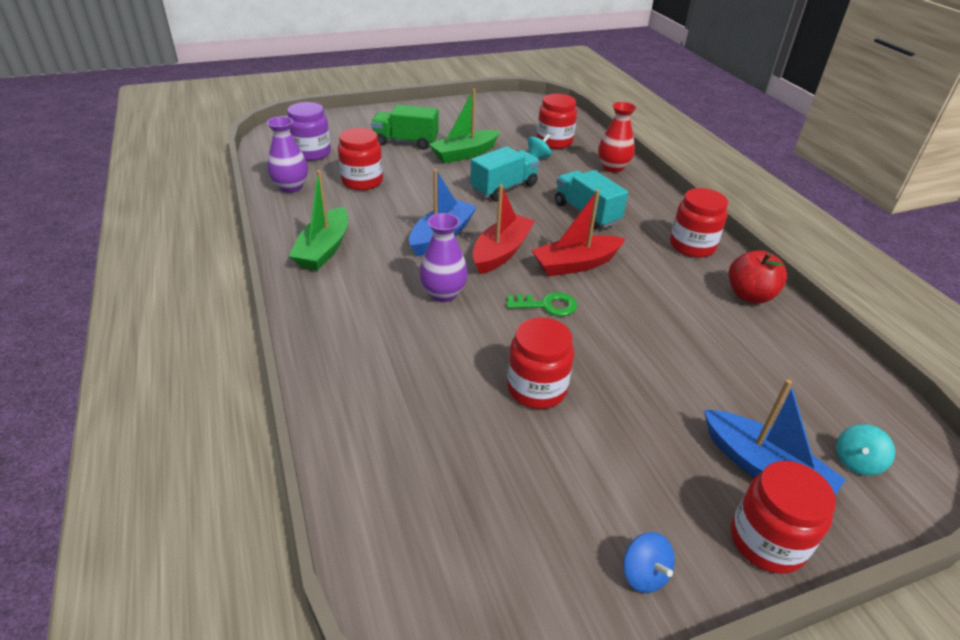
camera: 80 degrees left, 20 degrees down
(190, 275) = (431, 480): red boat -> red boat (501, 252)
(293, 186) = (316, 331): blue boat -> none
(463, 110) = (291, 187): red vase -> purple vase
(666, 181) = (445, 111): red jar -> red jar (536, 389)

--------------------------------

Exercise requirements. The answer is the line with "(463, 110) = (291, 187): red" plus every line after it to the last line of the entries above, copied exactly and with no other lines.

Expected answer.
(463, 110) = (291, 187): red vase -> purple vase
(666, 181) = (445, 111): red jar -> red jar (536, 389)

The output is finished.